[Start of section]

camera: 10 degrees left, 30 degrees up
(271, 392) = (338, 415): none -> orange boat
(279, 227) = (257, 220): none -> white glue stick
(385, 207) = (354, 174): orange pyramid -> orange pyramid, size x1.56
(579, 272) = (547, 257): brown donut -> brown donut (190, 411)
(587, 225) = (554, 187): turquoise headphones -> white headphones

[End of section]
[Start of section]

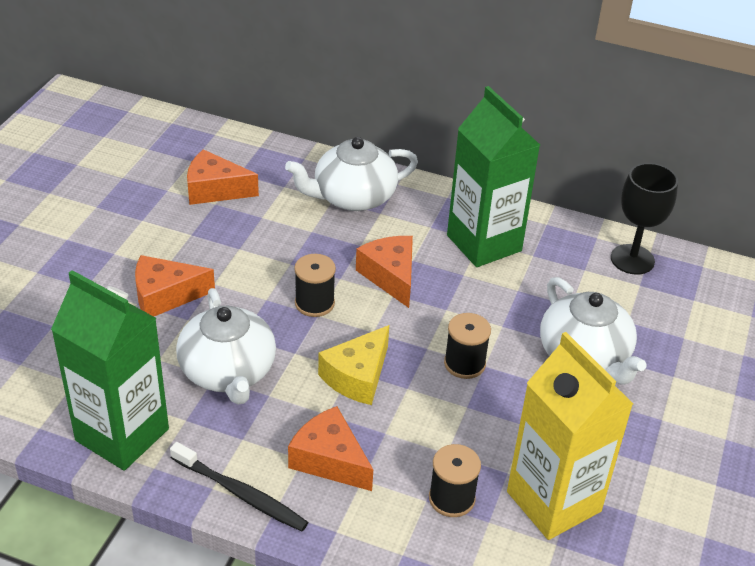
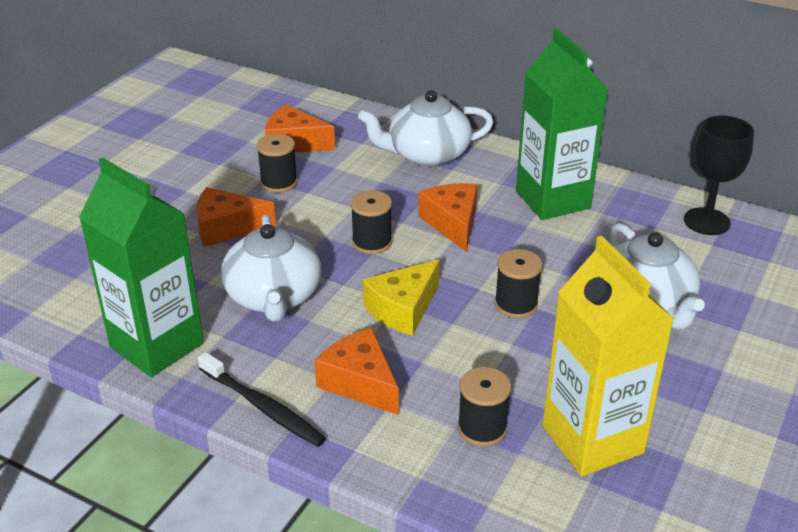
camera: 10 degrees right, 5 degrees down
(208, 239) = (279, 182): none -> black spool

[End of section]

● **What to do**
When you reach the line with "(279, 227) = (257, 220): none" in the records above, start writing out lines exactly, and stop once the line with "(587, 225) = (554, 187): turquoise" has been written; include nothing else.

● **Task solution**
(279, 227) = (257, 220): none -> white glue stick
(385, 207) = (354, 174): orange pyramid -> orange pyramid, size x1.56
(579, 272) = (547, 257): brown donut -> brown donut (190, 411)
(587, 225) = (554, 187): turquoise headphones -> white headphones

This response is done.